■ **TASK INSTRUCTIONS**: Write out the full set of records exactly. Any pictures in them do not belong in the copy.

■ **Object correspondence data**:
□ □ □ □ □ □ □

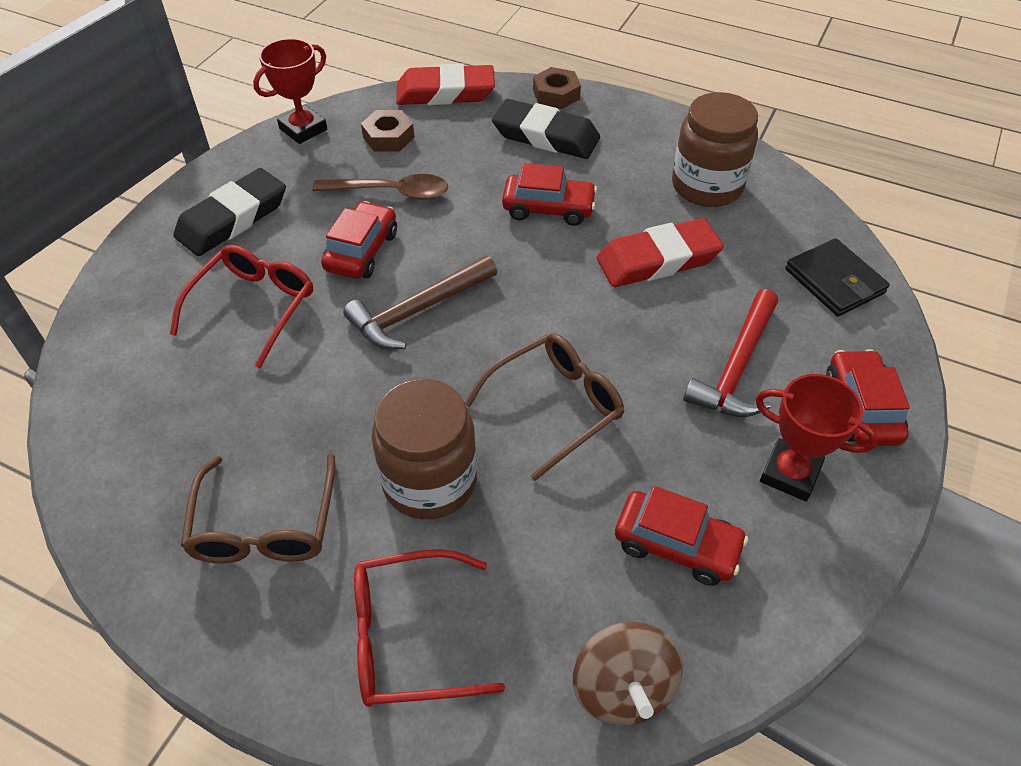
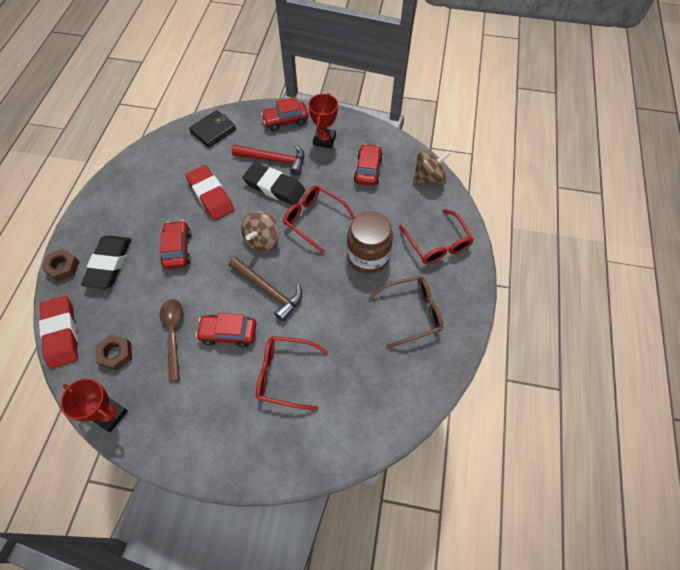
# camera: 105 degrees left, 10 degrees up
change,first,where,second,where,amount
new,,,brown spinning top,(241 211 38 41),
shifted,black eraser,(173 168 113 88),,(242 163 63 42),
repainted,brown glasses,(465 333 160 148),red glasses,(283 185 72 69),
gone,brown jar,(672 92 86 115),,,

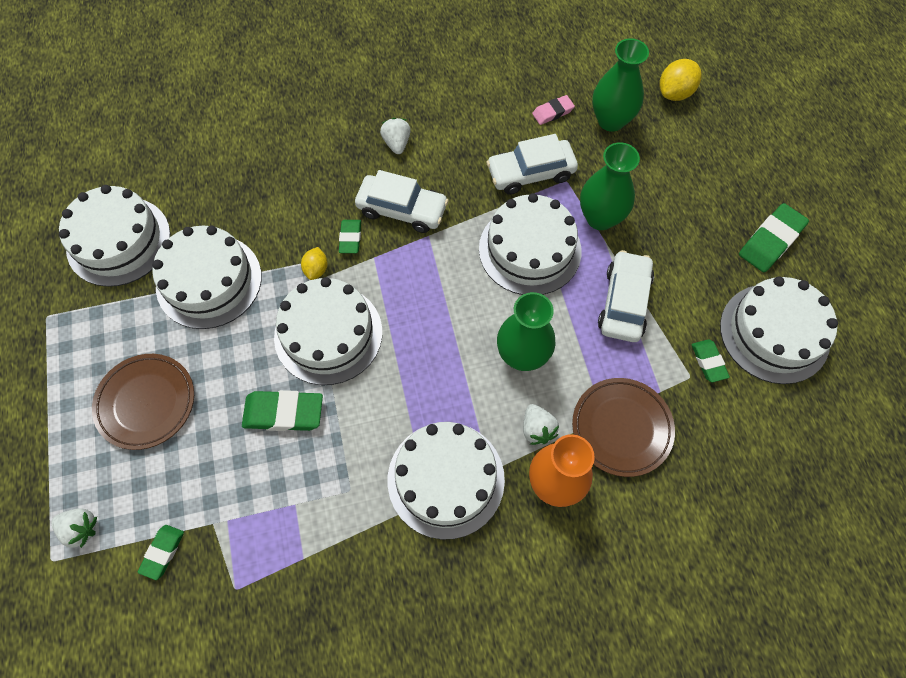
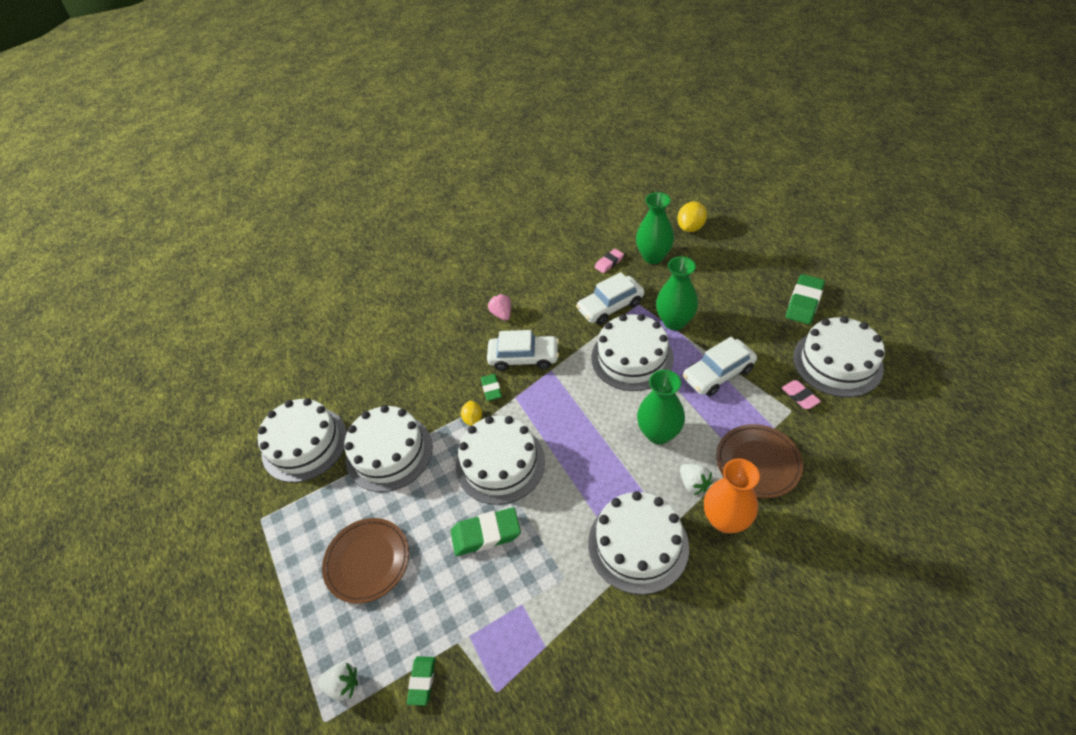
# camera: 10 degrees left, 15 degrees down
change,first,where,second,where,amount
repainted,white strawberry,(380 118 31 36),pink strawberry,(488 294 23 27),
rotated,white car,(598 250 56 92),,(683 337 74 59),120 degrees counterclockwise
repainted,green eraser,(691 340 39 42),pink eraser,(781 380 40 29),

□ □ □ □ □ □ □

■ **REPLY TO THE EXERCISE**:
# camera: 105 degrees left, 10 degrees up
change,first,where,second,where,amount
new,,,brown spinning top,(241 211 38 41),
shifted,black eraser,(173 168 113 88),,(242 163 63 42),
repainted,brown glasses,(465 333 160 148),red glasses,(283 185 72 69),
gone,brown jar,(672 92 86 115),,,

# camera: 10 degrees left, 15 degrees down
change,first,where,second,where,amount
repainted,white strawberry,(380 118 31 36),pink strawberry,(488 294 23 27),
rotated,white car,(598 250 56 92),,(683 337 74 59),120 degrees counterclockwise
repainted,green eraser,(691 340 39 42),pink eraser,(781 380 40 29),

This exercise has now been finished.